Work order ->
Each record that follows is to be duplicated exactly, though its pictures are not.

Extracted entries ->
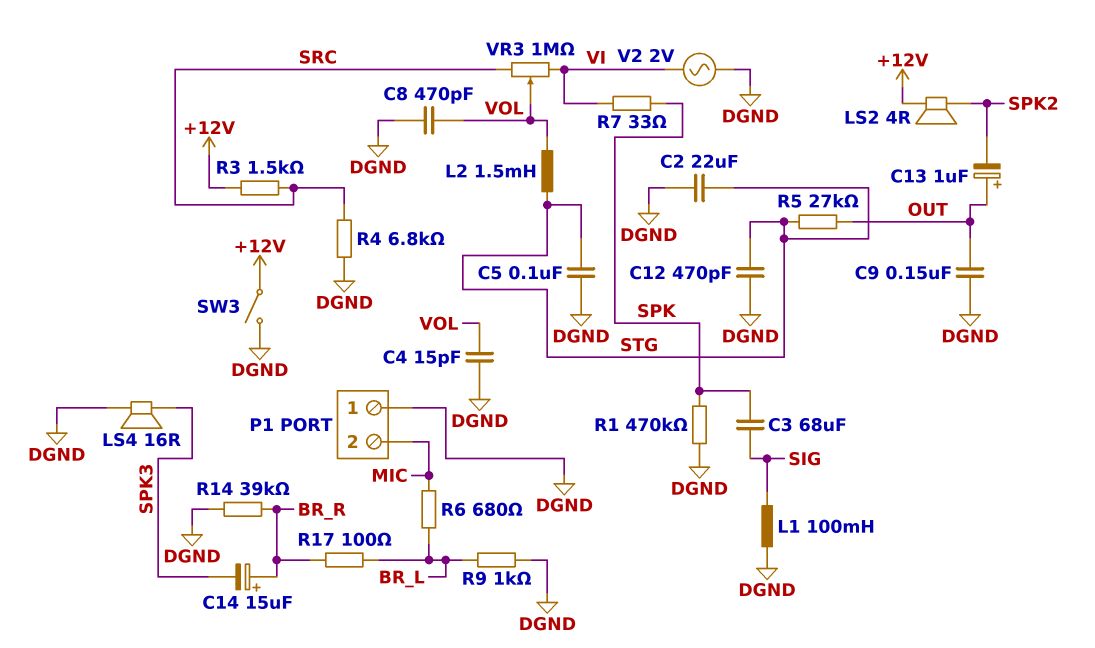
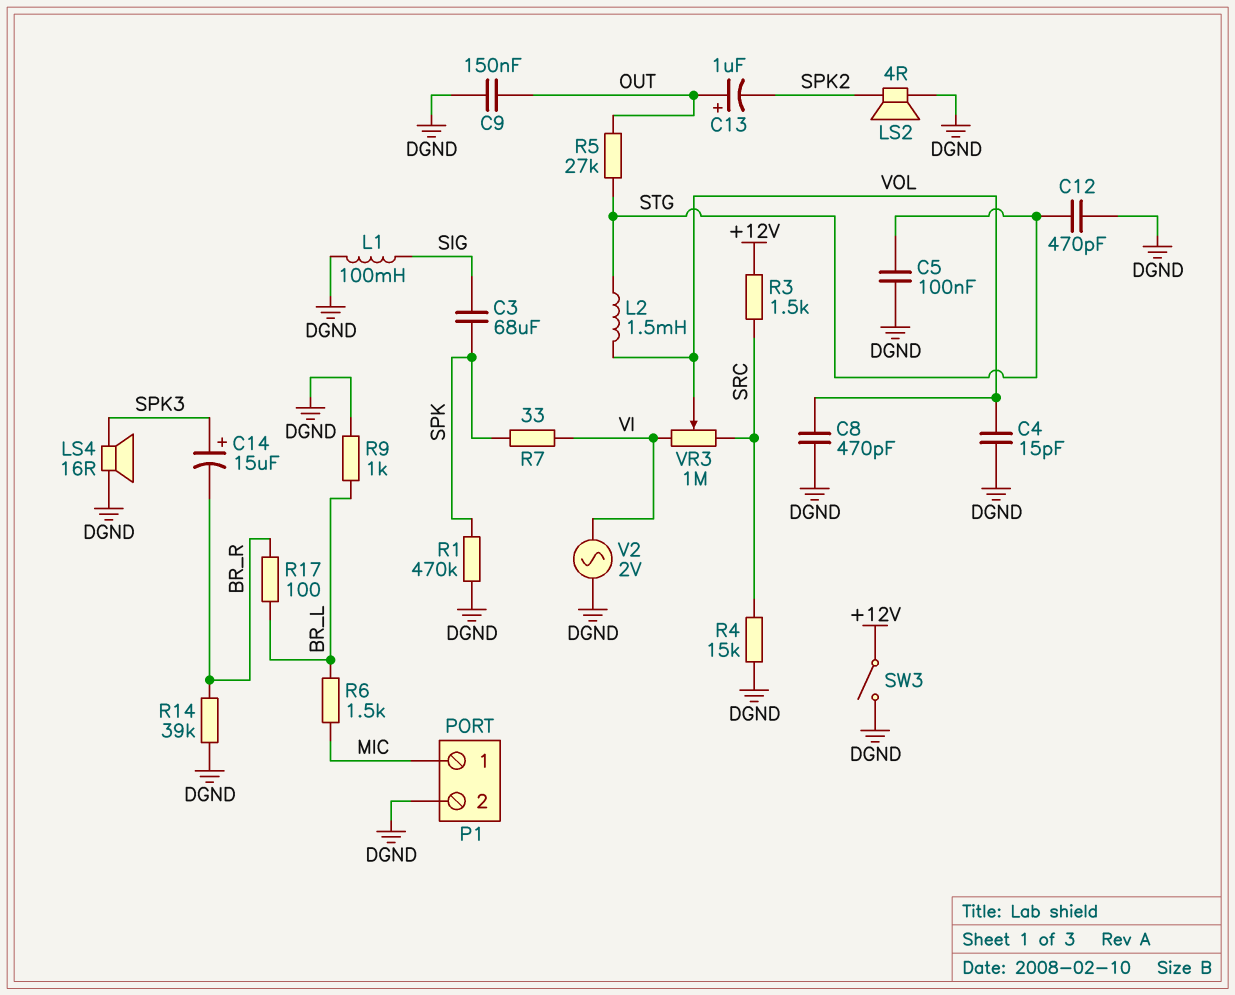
C2: 22uF (DGND, STG) -> none
C14: 15uF (plus BR_R, minus SPK3) -> 15uF (plus SPK3, minus BR_R)
LS2: speaker 4R (+12V, SPK2) -> speaker 4R (DGND, SPK2)
P1 pin 1: DGND -> MIC
P1 pin 2: MIC -> DGND
R4: 6.8k (DGND, SRC) -> 15k (DGND, SRC)
R6: 680 (BR_L, MIC) -> 1.5k (BR_L, MIC)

Output of the exercise ->
C2: 22uF (DGND, STG) -> none
C14: 15uF (plus BR_R, minus SPK3) -> 15uF (plus SPK3, minus BR_R)
LS2: speaker 4R (+12V, SPK2) -> speaker 4R (DGND, SPK2)
P1 pin 1: DGND -> MIC
P1 pin 2: MIC -> DGND
R4: 6.8k (DGND, SRC) -> 15k (DGND, SRC)
R6: 680 (BR_L, MIC) -> 1.5k (BR_L, MIC)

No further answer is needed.